→ Assignment: Please repeat only the stretch of records running from the first line through the line that contains "camera: 175 degrees left, 5 degrees up".

→ Source records:
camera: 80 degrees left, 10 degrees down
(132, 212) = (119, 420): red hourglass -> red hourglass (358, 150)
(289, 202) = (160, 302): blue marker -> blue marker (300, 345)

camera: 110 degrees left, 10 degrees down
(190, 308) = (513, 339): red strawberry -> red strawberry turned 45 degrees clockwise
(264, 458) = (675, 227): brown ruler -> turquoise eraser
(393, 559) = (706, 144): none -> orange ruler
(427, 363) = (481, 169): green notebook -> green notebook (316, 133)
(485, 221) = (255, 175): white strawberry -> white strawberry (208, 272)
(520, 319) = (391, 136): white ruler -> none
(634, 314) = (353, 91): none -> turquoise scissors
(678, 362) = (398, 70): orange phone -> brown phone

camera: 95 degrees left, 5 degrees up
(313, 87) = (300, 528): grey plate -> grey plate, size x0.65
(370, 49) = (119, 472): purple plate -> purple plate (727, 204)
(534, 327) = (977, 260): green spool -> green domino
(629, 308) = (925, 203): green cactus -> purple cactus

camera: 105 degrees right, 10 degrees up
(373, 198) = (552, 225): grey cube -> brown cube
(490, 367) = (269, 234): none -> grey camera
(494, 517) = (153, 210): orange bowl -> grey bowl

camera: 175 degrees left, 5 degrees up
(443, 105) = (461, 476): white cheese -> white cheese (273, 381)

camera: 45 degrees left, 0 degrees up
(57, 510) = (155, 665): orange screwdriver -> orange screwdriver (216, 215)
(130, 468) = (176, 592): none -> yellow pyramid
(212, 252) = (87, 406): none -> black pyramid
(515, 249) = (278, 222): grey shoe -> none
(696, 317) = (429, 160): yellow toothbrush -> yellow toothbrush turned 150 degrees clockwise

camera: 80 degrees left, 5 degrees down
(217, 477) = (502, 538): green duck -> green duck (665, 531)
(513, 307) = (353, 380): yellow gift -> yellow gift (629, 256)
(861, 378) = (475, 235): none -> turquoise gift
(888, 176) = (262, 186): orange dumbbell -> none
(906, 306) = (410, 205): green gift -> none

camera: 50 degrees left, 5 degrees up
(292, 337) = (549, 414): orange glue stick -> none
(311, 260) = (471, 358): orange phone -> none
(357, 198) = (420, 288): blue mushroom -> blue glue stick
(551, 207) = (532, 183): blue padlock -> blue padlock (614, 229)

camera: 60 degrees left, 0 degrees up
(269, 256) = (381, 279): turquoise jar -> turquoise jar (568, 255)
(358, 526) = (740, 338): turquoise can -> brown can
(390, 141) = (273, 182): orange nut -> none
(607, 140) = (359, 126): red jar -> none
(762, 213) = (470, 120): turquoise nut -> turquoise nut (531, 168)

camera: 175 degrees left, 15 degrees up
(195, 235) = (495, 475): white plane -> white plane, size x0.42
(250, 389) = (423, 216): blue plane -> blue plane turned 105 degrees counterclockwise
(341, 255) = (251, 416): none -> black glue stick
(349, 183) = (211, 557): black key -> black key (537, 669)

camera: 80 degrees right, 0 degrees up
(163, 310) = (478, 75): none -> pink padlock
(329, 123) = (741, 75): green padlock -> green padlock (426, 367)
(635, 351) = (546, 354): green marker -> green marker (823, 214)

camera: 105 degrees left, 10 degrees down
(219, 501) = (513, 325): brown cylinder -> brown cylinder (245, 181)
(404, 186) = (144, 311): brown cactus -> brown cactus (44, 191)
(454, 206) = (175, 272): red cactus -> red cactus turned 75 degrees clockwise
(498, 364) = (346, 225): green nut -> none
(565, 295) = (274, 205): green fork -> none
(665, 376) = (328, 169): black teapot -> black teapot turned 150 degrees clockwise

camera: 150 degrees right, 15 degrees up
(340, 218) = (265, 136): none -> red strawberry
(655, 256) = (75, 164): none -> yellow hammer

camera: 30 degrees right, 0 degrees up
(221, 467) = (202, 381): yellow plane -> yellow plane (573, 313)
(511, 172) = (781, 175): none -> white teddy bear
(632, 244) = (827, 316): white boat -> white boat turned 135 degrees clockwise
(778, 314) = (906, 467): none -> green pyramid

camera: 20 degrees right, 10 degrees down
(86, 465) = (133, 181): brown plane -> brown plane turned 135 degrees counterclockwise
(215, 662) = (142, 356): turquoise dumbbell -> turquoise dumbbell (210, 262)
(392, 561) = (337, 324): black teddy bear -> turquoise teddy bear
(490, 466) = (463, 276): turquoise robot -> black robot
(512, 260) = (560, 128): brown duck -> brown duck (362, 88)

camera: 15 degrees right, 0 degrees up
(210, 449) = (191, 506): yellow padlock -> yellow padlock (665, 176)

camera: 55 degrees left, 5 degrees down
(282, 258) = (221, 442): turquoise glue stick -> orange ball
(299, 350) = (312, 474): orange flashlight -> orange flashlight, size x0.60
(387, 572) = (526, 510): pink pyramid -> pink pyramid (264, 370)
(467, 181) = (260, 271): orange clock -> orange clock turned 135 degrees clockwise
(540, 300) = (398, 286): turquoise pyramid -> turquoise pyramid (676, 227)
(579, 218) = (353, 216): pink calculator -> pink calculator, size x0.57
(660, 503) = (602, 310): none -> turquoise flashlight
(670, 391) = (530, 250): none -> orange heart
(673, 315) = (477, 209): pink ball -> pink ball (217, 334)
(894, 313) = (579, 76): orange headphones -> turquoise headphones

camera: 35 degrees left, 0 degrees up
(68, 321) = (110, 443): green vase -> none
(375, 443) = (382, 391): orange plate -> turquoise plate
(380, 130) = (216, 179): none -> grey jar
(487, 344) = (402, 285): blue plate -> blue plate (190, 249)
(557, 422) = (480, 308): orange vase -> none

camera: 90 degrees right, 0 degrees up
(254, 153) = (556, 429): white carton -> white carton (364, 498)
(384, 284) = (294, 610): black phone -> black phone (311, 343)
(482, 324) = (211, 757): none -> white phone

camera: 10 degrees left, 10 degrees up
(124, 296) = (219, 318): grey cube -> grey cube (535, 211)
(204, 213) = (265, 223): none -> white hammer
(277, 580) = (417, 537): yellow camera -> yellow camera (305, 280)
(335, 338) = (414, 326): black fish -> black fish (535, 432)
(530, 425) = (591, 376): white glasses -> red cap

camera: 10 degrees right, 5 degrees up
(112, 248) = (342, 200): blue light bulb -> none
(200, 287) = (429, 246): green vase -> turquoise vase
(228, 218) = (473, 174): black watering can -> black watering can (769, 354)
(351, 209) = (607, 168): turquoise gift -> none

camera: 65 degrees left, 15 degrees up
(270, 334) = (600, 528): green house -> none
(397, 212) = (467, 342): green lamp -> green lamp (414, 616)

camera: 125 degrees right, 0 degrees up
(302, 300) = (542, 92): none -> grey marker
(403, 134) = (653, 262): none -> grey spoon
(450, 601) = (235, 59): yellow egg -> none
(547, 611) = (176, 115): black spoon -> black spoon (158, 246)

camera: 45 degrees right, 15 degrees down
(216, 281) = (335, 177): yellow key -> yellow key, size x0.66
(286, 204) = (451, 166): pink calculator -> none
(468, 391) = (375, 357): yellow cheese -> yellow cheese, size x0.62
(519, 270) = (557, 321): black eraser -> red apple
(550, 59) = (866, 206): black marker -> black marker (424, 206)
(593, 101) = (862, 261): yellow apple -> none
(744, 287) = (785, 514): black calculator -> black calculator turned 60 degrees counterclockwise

→ Task result:
camera: 80 degrees left, 10 degrees down
(132, 212) = (119, 420): red hourglass -> red hourglass (358, 150)
(289, 202) = (160, 302): blue marker -> blue marker (300, 345)

camera: 110 degrees left, 10 degrees down
(190, 308) = (513, 339): red strawberry -> red strawberry turned 45 degrees clockwise
(264, 458) = (675, 227): brown ruler -> turquoise eraser
(393, 559) = (706, 144): none -> orange ruler
(427, 363) = (481, 169): green notebook -> green notebook (316, 133)
(485, 221) = (255, 175): white strawberry -> white strawberry (208, 272)
(520, 319) = (391, 136): white ruler -> none
(634, 314) = (353, 91): none -> turquoise scissors
(678, 362) = (398, 70): orange phone -> brown phone

camera: 95 degrees left, 5 degrees up
(313, 87) = (300, 528): grey plate -> grey plate, size x0.65
(370, 49) = (119, 472): purple plate -> purple plate (727, 204)
(534, 327) = (977, 260): green spool -> green domino
(629, 308) = (925, 203): green cactus -> purple cactus

camera: 105 degrees right, 10 degrees up
(373, 198) = (552, 225): grey cube -> brown cube
(490, 367) = (269, 234): none -> grey camera
(494, 517) = (153, 210): orange bowl -> grey bowl

camera: 175 degrees left, 5 degrees up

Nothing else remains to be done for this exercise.